◆ WHAT YOU HAVE TO DO
Print out each entry below exactly, please.
Segment Open
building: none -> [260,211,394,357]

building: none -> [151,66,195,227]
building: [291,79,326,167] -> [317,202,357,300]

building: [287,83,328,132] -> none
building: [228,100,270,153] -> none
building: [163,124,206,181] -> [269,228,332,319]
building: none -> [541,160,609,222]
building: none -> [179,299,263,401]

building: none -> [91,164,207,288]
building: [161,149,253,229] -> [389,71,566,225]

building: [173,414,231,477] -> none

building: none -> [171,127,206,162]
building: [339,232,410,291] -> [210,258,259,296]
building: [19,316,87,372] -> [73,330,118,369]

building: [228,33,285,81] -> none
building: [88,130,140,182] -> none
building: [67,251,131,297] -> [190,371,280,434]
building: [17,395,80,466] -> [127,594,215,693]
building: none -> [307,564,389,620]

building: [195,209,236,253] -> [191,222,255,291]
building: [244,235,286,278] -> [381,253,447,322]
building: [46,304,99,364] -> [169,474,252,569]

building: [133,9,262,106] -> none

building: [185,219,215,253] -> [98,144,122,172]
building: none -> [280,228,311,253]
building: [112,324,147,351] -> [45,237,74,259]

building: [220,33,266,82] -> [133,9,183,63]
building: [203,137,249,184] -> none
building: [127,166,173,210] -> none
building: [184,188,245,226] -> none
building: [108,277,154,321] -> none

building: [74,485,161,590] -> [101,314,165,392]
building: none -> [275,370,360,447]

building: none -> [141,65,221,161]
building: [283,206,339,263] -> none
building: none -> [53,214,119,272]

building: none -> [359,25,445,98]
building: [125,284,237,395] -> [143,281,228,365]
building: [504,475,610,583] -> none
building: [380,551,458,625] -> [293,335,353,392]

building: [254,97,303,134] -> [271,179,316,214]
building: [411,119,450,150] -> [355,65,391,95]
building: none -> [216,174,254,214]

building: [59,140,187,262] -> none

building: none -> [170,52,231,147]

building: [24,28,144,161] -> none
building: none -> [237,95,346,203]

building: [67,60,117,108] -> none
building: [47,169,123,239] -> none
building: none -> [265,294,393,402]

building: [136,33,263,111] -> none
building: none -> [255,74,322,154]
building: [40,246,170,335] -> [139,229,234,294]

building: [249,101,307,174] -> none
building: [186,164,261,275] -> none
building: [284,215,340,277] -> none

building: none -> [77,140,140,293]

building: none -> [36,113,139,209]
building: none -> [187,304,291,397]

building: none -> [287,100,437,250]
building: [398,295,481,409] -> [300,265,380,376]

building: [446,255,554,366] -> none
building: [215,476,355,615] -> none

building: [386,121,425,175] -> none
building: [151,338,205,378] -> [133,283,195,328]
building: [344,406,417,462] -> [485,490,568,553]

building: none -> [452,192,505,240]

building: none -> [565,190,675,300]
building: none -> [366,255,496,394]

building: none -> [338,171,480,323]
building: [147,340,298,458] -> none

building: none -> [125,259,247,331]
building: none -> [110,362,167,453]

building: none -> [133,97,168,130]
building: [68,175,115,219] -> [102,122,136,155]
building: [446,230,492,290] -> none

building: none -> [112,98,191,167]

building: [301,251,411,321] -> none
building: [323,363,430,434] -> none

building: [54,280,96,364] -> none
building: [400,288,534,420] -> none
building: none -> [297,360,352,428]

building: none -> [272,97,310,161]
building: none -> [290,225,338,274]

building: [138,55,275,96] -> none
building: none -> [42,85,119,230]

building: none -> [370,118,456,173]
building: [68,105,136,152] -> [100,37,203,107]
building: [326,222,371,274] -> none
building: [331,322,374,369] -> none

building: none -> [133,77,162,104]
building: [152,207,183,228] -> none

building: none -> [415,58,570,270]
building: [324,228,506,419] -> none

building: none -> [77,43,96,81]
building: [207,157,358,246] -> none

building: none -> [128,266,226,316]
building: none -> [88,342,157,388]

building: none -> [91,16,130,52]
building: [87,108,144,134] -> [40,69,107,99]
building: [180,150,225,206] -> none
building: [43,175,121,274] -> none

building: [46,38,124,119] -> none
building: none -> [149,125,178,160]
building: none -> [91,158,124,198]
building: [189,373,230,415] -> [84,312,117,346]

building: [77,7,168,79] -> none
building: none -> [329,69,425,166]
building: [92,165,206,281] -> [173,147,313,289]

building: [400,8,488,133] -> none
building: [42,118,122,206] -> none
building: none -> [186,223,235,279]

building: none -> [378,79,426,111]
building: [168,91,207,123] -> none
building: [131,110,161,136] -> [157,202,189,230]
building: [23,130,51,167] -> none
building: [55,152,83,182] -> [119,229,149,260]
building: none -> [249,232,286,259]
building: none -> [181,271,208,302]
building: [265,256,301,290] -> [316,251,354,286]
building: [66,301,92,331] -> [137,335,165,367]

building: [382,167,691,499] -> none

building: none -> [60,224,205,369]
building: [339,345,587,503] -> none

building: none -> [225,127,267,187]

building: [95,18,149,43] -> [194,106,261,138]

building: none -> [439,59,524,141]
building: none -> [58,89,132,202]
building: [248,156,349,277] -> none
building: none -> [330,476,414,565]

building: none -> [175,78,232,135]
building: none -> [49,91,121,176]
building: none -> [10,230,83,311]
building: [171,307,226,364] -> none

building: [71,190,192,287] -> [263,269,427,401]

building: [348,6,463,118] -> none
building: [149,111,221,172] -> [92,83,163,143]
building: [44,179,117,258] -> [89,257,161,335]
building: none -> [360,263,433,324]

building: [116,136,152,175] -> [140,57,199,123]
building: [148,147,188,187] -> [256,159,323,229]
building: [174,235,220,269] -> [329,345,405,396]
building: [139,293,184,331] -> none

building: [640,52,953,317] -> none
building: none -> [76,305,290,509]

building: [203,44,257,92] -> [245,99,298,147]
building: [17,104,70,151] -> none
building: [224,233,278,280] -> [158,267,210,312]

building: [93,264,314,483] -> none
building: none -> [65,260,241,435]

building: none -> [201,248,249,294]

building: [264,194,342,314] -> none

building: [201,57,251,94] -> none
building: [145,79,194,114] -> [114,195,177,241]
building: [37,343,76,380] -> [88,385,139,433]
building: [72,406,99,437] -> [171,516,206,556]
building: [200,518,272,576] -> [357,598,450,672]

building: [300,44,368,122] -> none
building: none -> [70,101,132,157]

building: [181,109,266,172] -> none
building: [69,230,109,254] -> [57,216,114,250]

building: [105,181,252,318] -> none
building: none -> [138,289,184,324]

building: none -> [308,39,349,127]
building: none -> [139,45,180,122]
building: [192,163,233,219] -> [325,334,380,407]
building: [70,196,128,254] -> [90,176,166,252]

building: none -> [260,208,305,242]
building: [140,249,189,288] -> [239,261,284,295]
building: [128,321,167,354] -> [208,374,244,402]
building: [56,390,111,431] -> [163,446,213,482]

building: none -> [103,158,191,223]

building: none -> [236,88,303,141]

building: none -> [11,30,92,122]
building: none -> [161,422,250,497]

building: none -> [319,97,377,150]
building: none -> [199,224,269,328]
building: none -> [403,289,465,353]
Segment Closed
◆ OUTPUT BELOW
building: none -> [260,211,394,357]

building: none -> [151,66,195,227]
building: [291,79,326,167] -> [317,202,357,300]

building: [287,83,328,132] -> none
building: [228,100,270,153] -> none
building: [163,124,206,181] -> [269,228,332,319]
building: none -> [541,160,609,222]
building: none -> [179,299,263,401]

building: none -> [91,164,207,288]
building: [161,149,253,229] -> [389,71,566,225]

building: [173,414,231,477] -> none

building: none -> [171,127,206,162]
building: [339,232,410,291] -> [210,258,259,296]
building: [19,316,87,372] -> [73,330,118,369]

building: [228,33,285,81] -> none
building: [88,130,140,182] -> none
building: [67,251,131,297] -> [190,371,280,434]
building: [17,395,80,466] -> [127,594,215,693]
building: none -> [307,564,389,620]

building: [195,209,236,253] -> [191,222,255,291]
building: [244,235,286,278] -> [381,253,447,322]
building: [46,304,99,364] -> [169,474,252,569]

building: [133,9,262,106] -> none

building: [185,219,215,253] -> [98,144,122,172]
building: none -> [280,228,311,253]
building: [112,324,147,351] -> [45,237,74,259]

building: [220,33,266,82] -> [133,9,183,63]
building: [203,137,249,184] -> none
building: [127,166,173,210] -> none
building: [184,188,245,226] -> none
building: [108,277,154,321] -> none

building: [74,485,161,590] -> [101,314,165,392]
building: none -> [275,370,360,447]

building: none -> [141,65,221,161]
building: [283,206,339,263] -> none
building: none -> [53,214,119,272]

building: none -> [359,25,445,98]
building: [125,284,237,395] -> [143,281,228,365]
building: [504,475,610,583] -> none
building: [380,551,458,625] -> [293,335,353,392]

building: [254,97,303,134] -> [271,179,316,214]
building: [411,119,450,150] -> [355,65,391,95]
building: none -> [216,174,254,214]

building: [59,140,187,262] -> none

building: none -> [170,52,231,147]

building: [24,28,144,161] -> none
building: none -> [237,95,346,203]

building: [67,60,117,108] -> none
building: [47,169,123,239] -> none
building: none -> [265,294,393,402]

building: [136,33,263,111] -> none
building: none -> [255,74,322,154]
building: [40,246,170,335] -> [139,229,234,294]

building: [249,101,307,174] -> none
building: [186,164,261,275] -> none
building: [284,215,340,277] -> none

building: none -> [77,140,140,293]

building: none -> [36,113,139,209]
building: none -> [187,304,291,397]

building: none -> [287,100,437,250]
building: [398,295,481,409] -> [300,265,380,376]

building: [446,255,554,366] -> none
building: [215,476,355,615] -> none

building: [386,121,425,175] -> none
building: [151,338,205,378] -> [133,283,195,328]
building: [344,406,417,462] -> [485,490,568,553]

building: none -> [452,192,505,240]

building: none -> [565,190,675,300]
building: none -> [366,255,496,394]

building: none -> [338,171,480,323]
building: [147,340,298,458] -> none

building: none -> [125,259,247,331]
building: none -> [110,362,167,453]

building: none -> [133,97,168,130]
building: [68,175,115,219] -> [102,122,136,155]
building: [446,230,492,290] -> none

building: none -> [112,98,191,167]

building: [301,251,411,321] -> none
building: [323,363,430,434] -> none

building: [54,280,96,364] -> none
building: [400,288,534,420] -> none
building: none -> [297,360,352,428]

building: none -> [272,97,310,161]
building: none -> [290,225,338,274]

building: [138,55,275,96] -> none
building: none -> [42,85,119,230]

building: none -> [370,118,456,173]
building: [68,105,136,152] -> [100,37,203,107]
building: [326,222,371,274] -> none
building: [331,322,374,369] -> none

building: none -> [133,77,162,104]
building: [152,207,183,228] -> none

building: none -> [415,58,570,270]
building: [324,228,506,419] -> none

building: none -> [77,43,96,81]
building: [207,157,358,246] -> none

building: none -> [128,266,226,316]
building: none -> [88,342,157,388]

building: none -> [91,16,130,52]
building: [87,108,144,134] -> [40,69,107,99]
building: [180,150,225,206] -> none
building: [43,175,121,274] -> none

building: [46,38,124,119] -> none
building: none -> [149,125,178,160]
building: none -> [91,158,124,198]
building: [189,373,230,415] -> [84,312,117,346]

building: [77,7,168,79] -> none
building: none -> [329,69,425,166]
building: [92,165,206,281] -> [173,147,313,289]

building: [400,8,488,133] -> none
building: [42,118,122,206] -> none
building: none -> [186,223,235,279]

building: none -> [378,79,426,111]
building: [168,91,207,123] -> none
building: [131,110,161,136] -> [157,202,189,230]
building: [23,130,51,167] -> none
building: [55,152,83,182] -> [119,229,149,260]
building: none -> [249,232,286,259]
building: none -> [181,271,208,302]
building: [265,256,301,290] -> [316,251,354,286]
building: [66,301,92,331] -> [137,335,165,367]

building: [382,167,691,499] -> none

building: none -> [60,224,205,369]
building: [339,345,587,503] -> none

building: none -> [225,127,267,187]

building: [95,18,149,43] -> [194,106,261,138]

building: none -> [439,59,524,141]
building: none -> [58,89,132,202]
building: [248,156,349,277] -> none
building: none -> [330,476,414,565]

building: none -> [175,78,232,135]
building: none -> [49,91,121,176]
building: none -> [10,230,83,311]
building: [171,307,226,364] -> none

building: [71,190,192,287] -> [263,269,427,401]

building: [348,6,463,118] -> none
building: [149,111,221,172] -> [92,83,163,143]
building: [44,179,117,258] -> [89,257,161,335]
building: none -> [360,263,433,324]

building: [116,136,152,175] -> [140,57,199,123]
building: [148,147,188,187] -> [256,159,323,229]
building: [174,235,220,269] -> [329,345,405,396]
building: [139,293,184,331] -> none

building: [640,52,953,317] -> none
building: none -> [76,305,290,509]

building: [203,44,257,92] -> [245,99,298,147]
building: [17,104,70,151] -> none
building: [224,233,278,280] -> [158,267,210,312]

building: [93,264,314,483] -> none
building: none -> [65,260,241,435]

building: none -> [201,248,249,294]

building: [264,194,342,314] -> none

building: [201,57,251,94] -> none
building: [145,79,194,114] -> [114,195,177,241]
building: [37,343,76,380] -> [88,385,139,433]
building: [72,406,99,437] -> [171,516,206,556]
building: [200,518,272,576] -> [357,598,450,672]

building: [300,44,368,122] -> none
building: none -> [70,101,132,157]

building: [181,109,266,172] -> none
building: [69,230,109,254] -> [57,216,114,250]

building: [105,181,252,318] -> none
building: none -> [138,289,184,324]

building: none -> [308,39,349,127]
building: none -> [139,45,180,122]
building: [192,163,233,219] -> [325,334,380,407]
building: [70,196,128,254] -> [90,176,166,252]

building: none -> [260,208,305,242]
building: [140,249,189,288] -> [239,261,284,295]
building: [128,321,167,354] -> [208,374,244,402]
building: [56,390,111,431] -> [163,446,213,482]

building: none -> [103,158,191,223]

building: none -> [236,88,303,141]

building: none -> [11,30,92,122]
building: none -> [161,422,250,497]

building: none -> [319,97,377,150]
building: none -> [199,224,269,328]
building: none -> [403,289,465,353]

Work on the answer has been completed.